== Segment start ==
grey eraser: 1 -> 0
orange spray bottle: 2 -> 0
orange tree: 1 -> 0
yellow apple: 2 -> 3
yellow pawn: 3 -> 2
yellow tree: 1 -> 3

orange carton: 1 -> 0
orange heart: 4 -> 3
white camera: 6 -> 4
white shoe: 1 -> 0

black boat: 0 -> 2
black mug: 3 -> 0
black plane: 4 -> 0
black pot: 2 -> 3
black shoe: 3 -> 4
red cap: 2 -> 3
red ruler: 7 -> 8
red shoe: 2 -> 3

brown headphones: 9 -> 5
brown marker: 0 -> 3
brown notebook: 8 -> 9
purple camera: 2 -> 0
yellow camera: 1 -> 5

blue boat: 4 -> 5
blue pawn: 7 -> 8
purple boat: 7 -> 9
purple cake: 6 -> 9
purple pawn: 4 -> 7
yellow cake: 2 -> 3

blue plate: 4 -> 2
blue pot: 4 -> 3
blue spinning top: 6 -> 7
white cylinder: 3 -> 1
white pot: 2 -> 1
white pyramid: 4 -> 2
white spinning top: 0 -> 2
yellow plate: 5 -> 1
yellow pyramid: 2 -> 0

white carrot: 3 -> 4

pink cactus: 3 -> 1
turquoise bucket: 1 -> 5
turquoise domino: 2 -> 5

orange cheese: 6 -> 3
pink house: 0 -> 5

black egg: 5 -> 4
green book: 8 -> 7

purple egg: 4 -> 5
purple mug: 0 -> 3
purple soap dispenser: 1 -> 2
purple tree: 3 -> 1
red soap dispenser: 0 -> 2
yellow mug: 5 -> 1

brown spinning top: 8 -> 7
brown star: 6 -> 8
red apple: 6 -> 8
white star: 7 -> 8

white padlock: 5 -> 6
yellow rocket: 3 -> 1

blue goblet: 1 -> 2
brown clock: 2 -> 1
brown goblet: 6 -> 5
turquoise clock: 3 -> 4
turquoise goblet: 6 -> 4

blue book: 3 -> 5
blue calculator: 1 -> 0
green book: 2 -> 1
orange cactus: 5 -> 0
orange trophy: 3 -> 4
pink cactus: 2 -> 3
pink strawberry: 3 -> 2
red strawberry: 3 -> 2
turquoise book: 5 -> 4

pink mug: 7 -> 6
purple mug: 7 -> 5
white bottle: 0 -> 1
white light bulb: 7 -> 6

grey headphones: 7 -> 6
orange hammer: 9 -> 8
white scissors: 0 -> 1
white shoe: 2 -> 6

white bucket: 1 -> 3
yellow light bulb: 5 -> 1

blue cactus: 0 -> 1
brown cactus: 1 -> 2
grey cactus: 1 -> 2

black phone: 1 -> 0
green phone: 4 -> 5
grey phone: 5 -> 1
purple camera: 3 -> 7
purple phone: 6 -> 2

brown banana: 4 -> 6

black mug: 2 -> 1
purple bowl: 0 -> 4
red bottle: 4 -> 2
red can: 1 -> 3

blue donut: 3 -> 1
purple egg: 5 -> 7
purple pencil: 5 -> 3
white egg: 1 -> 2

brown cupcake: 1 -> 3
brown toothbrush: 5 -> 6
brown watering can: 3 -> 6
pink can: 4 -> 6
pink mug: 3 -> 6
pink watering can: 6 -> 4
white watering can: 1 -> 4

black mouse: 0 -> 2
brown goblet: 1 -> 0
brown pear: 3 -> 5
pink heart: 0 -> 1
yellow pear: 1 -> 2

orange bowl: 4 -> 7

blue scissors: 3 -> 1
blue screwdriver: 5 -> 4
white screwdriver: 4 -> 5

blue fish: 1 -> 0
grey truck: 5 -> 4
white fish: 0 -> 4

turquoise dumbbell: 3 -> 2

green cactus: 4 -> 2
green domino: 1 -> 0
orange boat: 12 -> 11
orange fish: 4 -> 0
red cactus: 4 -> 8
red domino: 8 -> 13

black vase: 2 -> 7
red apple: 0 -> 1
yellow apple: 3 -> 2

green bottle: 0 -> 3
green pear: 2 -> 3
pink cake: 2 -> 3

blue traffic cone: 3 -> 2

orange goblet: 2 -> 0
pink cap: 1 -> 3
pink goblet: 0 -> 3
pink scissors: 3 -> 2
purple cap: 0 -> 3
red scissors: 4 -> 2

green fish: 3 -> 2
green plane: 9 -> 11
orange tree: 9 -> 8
== Segment end ==
**Problem:** A word-for-word restatement of the data above is required.

**Task result:**
grey eraser: 1 -> 0
orange spray bottle: 2 -> 0
orange tree: 1 -> 0
yellow apple: 2 -> 3
yellow pawn: 3 -> 2
yellow tree: 1 -> 3

orange carton: 1 -> 0
orange heart: 4 -> 3
white camera: 6 -> 4
white shoe: 1 -> 0

black boat: 0 -> 2
black mug: 3 -> 0
black plane: 4 -> 0
black pot: 2 -> 3
black shoe: 3 -> 4
red cap: 2 -> 3
red ruler: 7 -> 8
red shoe: 2 -> 3

brown headphones: 9 -> 5
brown marker: 0 -> 3
brown notebook: 8 -> 9
purple camera: 2 -> 0
yellow camera: 1 -> 5

blue boat: 4 -> 5
blue pawn: 7 -> 8
purple boat: 7 -> 9
purple cake: 6 -> 9
purple pawn: 4 -> 7
yellow cake: 2 -> 3

blue plate: 4 -> 2
blue pot: 4 -> 3
blue spinning top: 6 -> 7
white cylinder: 3 -> 1
white pot: 2 -> 1
white pyramid: 4 -> 2
white spinning top: 0 -> 2
yellow plate: 5 -> 1
yellow pyramid: 2 -> 0

white carrot: 3 -> 4

pink cactus: 3 -> 1
turquoise bucket: 1 -> 5
turquoise domino: 2 -> 5

orange cheese: 6 -> 3
pink house: 0 -> 5

black egg: 5 -> 4
green book: 8 -> 7

purple egg: 4 -> 5
purple mug: 0 -> 3
purple soap dispenser: 1 -> 2
purple tree: 3 -> 1
red soap dispenser: 0 -> 2
yellow mug: 5 -> 1

brown spinning top: 8 -> 7
brown star: 6 -> 8
red apple: 6 -> 8
white star: 7 -> 8

white padlock: 5 -> 6
yellow rocket: 3 -> 1

blue goblet: 1 -> 2
brown clock: 2 -> 1
brown goblet: 6 -> 5
turquoise clock: 3 -> 4
turquoise goblet: 6 -> 4

blue book: 3 -> 5
blue calculator: 1 -> 0
green book: 2 -> 1
orange cactus: 5 -> 0
orange trophy: 3 -> 4
pink cactus: 2 -> 3
pink strawberry: 3 -> 2
red strawberry: 3 -> 2
turquoise book: 5 -> 4

pink mug: 7 -> 6
purple mug: 7 -> 5
white bottle: 0 -> 1
white light bulb: 7 -> 6

grey headphones: 7 -> 6
orange hammer: 9 -> 8
white scissors: 0 -> 1
white shoe: 2 -> 6

white bucket: 1 -> 3
yellow light bulb: 5 -> 1

blue cactus: 0 -> 1
brown cactus: 1 -> 2
grey cactus: 1 -> 2

black phone: 1 -> 0
green phone: 4 -> 5
grey phone: 5 -> 1
purple camera: 3 -> 7
purple phone: 6 -> 2

brown banana: 4 -> 6

black mug: 2 -> 1
purple bowl: 0 -> 4
red bottle: 4 -> 2
red can: 1 -> 3

blue donut: 3 -> 1
purple egg: 5 -> 7
purple pencil: 5 -> 3
white egg: 1 -> 2

brown cupcake: 1 -> 3
brown toothbrush: 5 -> 6
brown watering can: 3 -> 6
pink can: 4 -> 6
pink mug: 3 -> 6
pink watering can: 6 -> 4
white watering can: 1 -> 4

black mouse: 0 -> 2
brown goblet: 1 -> 0
brown pear: 3 -> 5
pink heart: 0 -> 1
yellow pear: 1 -> 2

orange bowl: 4 -> 7

blue scissors: 3 -> 1
blue screwdriver: 5 -> 4
white screwdriver: 4 -> 5

blue fish: 1 -> 0
grey truck: 5 -> 4
white fish: 0 -> 4

turquoise dumbbell: 3 -> 2

green cactus: 4 -> 2
green domino: 1 -> 0
orange boat: 12 -> 11
orange fish: 4 -> 0
red cactus: 4 -> 8
red domino: 8 -> 13

black vase: 2 -> 7
red apple: 0 -> 1
yellow apple: 3 -> 2

green bottle: 0 -> 3
green pear: 2 -> 3
pink cake: 2 -> 3

blue traffic cone: 3 -> 2

orange goblet: 2 -> 0
pink cap: 1 -> 3
pink goblet: 0 -> 3
pink scissors: 3 -> 2
purple cap: 0 -> 3
red scissors: 4 -> 2

green fish: 3 -> 2
green plane: 9 -> 11
orange tree: 9 -> 8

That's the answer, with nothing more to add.